ASSIGNMENT: Your answer should be the records again, unchanged in wording and free of images.
##### MATERIAL SHOWN
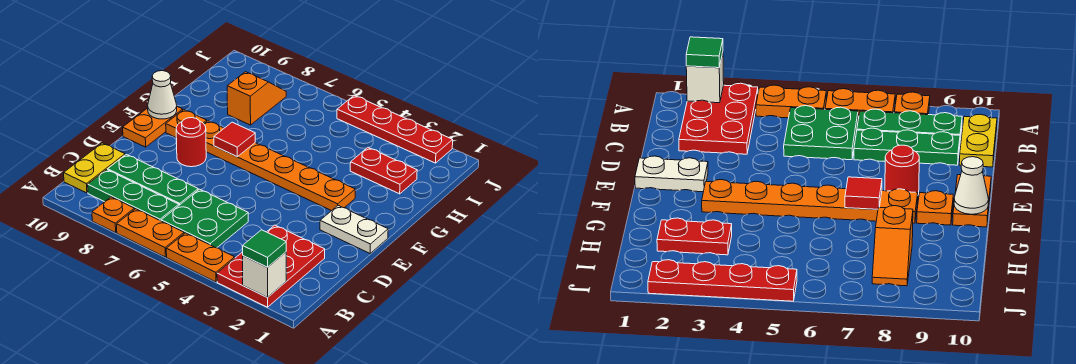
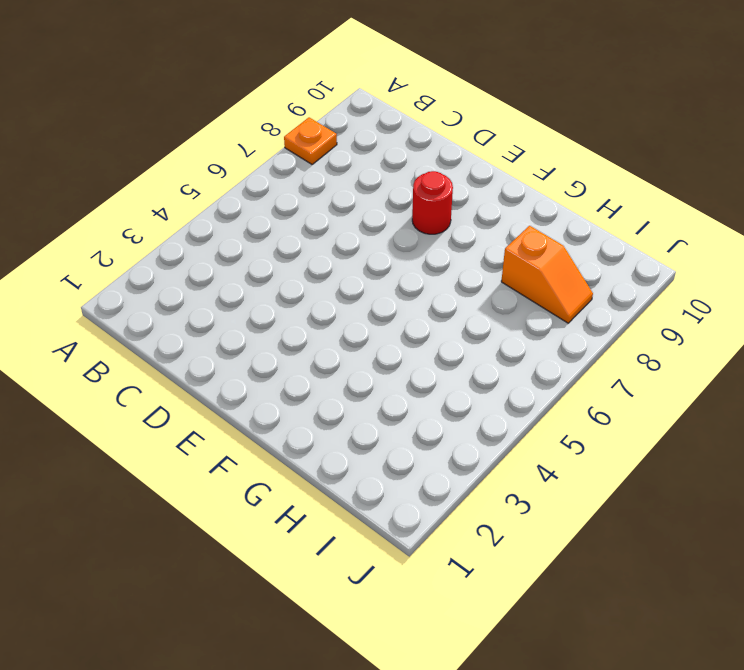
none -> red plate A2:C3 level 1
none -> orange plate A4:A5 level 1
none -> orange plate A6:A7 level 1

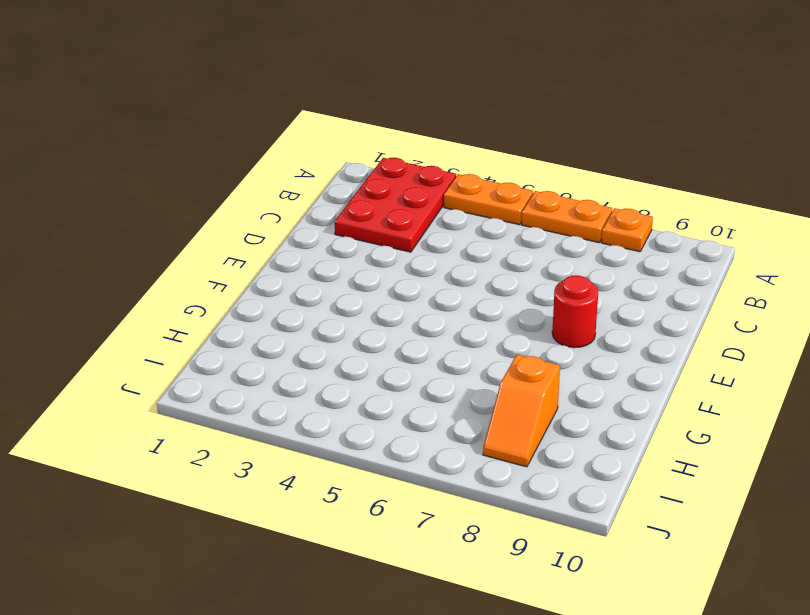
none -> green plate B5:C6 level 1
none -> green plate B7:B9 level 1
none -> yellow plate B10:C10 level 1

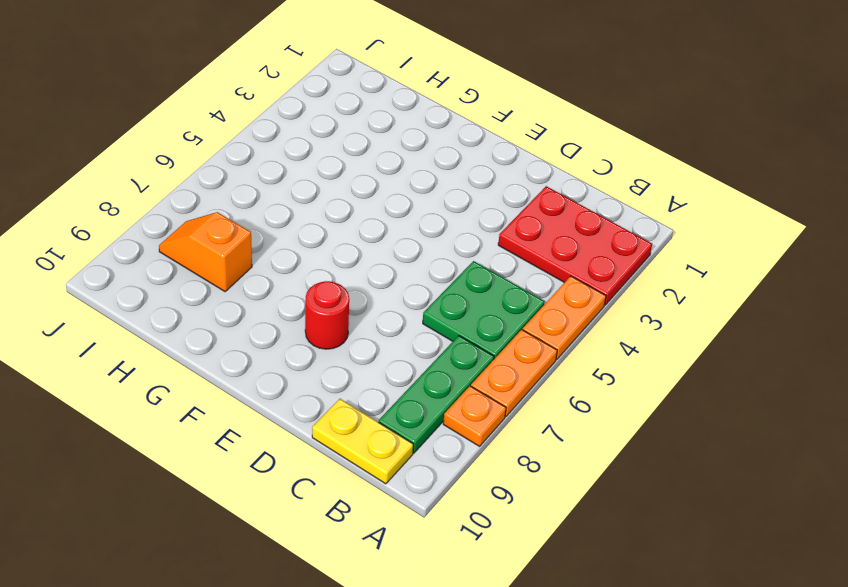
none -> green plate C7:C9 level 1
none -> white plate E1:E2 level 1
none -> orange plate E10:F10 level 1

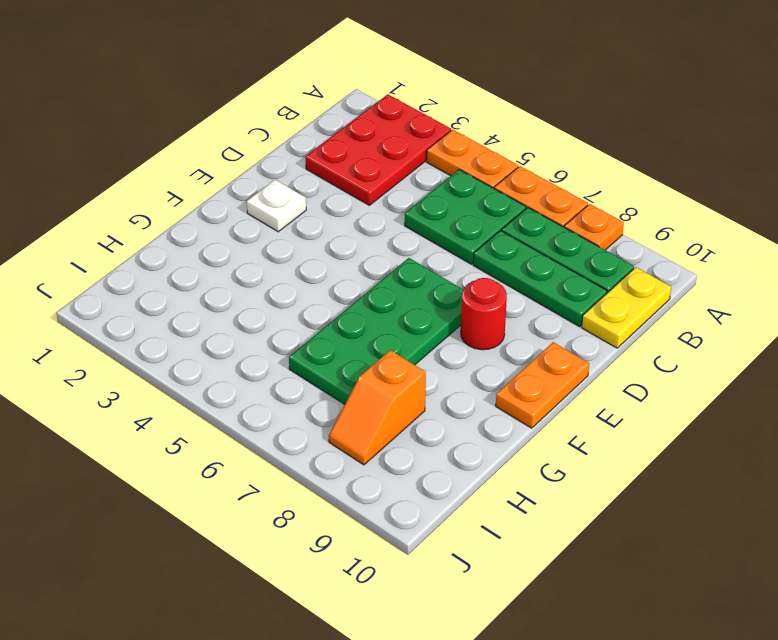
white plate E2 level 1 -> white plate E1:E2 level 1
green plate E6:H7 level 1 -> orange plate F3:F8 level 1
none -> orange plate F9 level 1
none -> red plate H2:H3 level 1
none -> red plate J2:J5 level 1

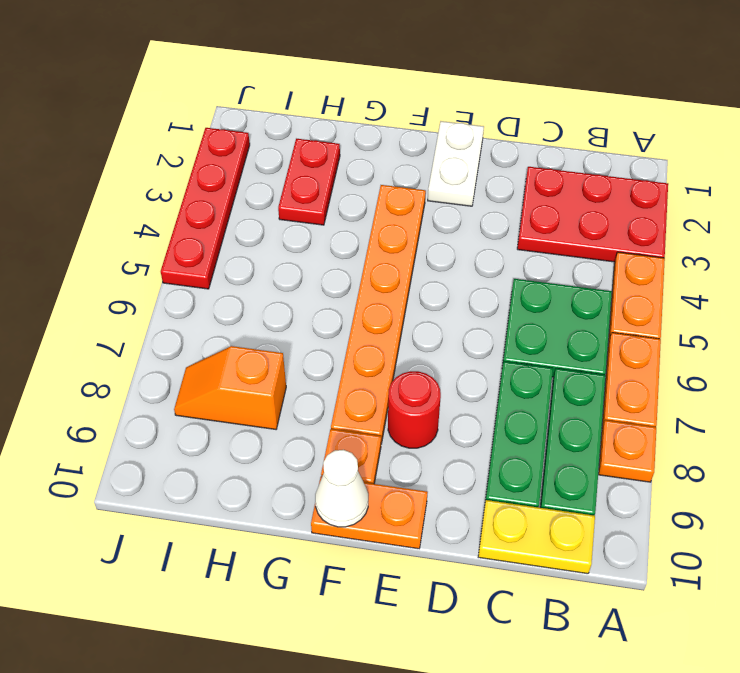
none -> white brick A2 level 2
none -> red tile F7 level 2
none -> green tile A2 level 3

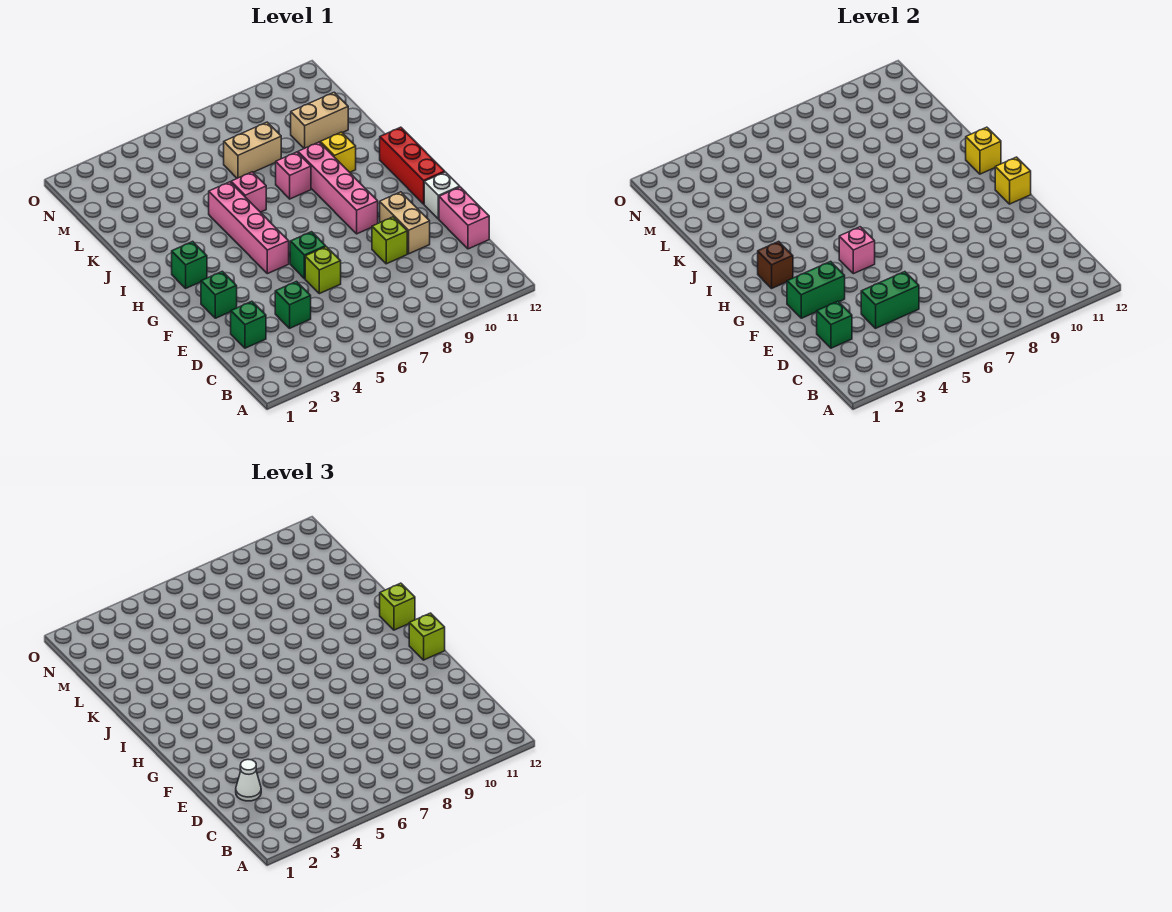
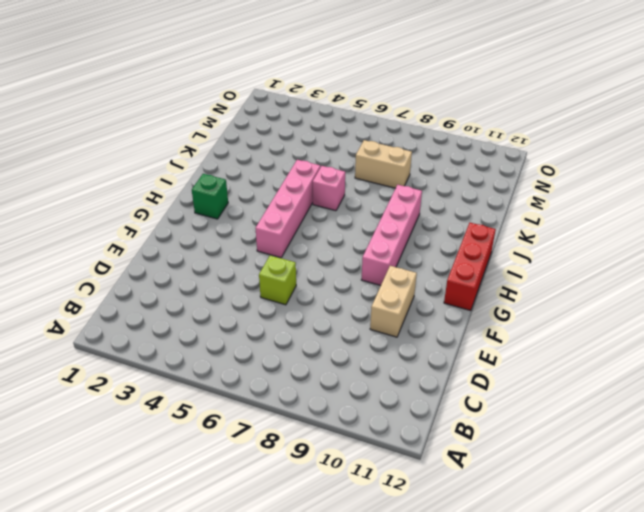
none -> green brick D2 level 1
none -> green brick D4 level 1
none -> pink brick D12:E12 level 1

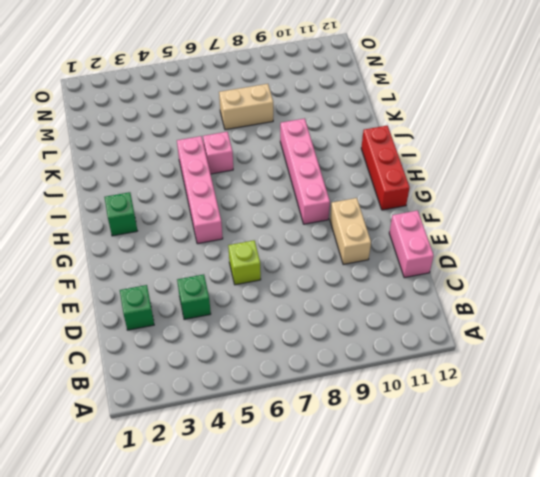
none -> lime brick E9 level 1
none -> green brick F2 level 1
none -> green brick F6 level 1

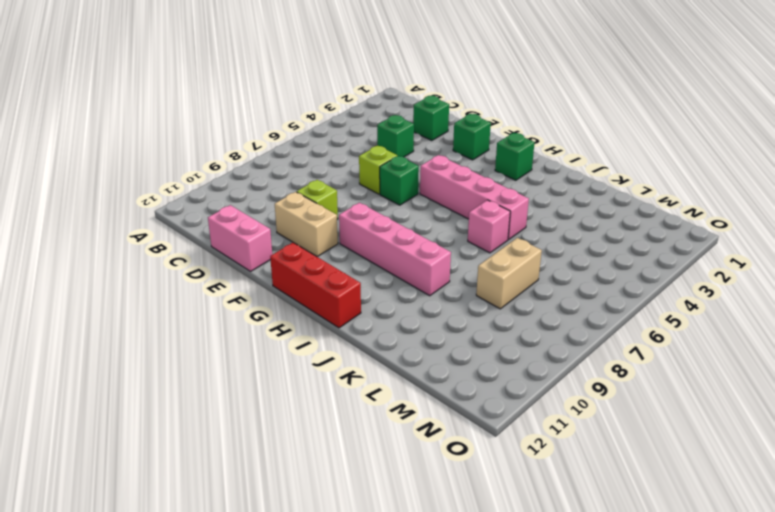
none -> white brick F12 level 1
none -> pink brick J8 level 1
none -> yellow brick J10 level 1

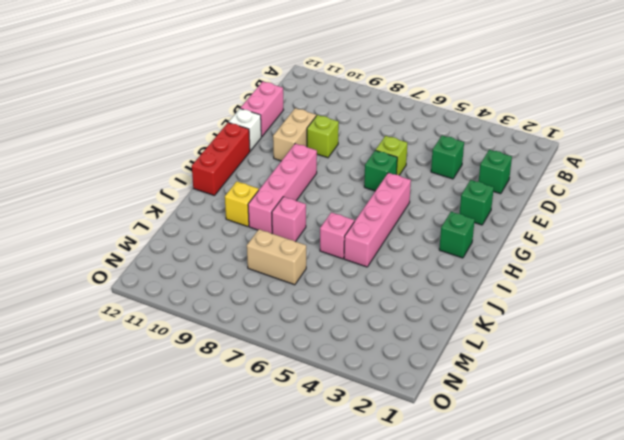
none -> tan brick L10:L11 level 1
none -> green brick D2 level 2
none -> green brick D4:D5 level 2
##########
YOUR SOLUTION:
none -> red plate A2:C3 level 1
none -> orange plate A4:A5 level 1
none -> orange plate A6:A7 level 1

none -> green plate B5:C6 level 1
none -> green plate B7:B9 level 1
none -> yellow plate B10:C10 level 1

none -> green plate C7:C9 level 1
none -> white plate E1:E2 level 1
none -> orange plate E10:F10 level 1

white plate E2 level 1 -> white plate E1:E2 level 1
green plate E6:H7 level 1 -> orange plate F3:F8 level 1
none -> orange plate F9 level 1
none -> red plate H2:H3 level 1
none -> red plate J2:J5 level 1

none -> white brick A2 level 2
none -> red tile F7 level 2
none -> green tile A2 level 3

none -> green brick D2 level 1
none -> green brick D4 level 1
none -> pink brick D12:E12 level 1

none -> lime brick E9 level 1
none -> green brick F2 level 1
none -> green brick F6 level 1

none -> white brick F12 level 1
none -> pink brick J8 level 1
none -> yellow brick J10 level 1

none -> tan brick L10:L11 level 1
none -> green brick D2 level 2
none -> green brick D4:D5 level 2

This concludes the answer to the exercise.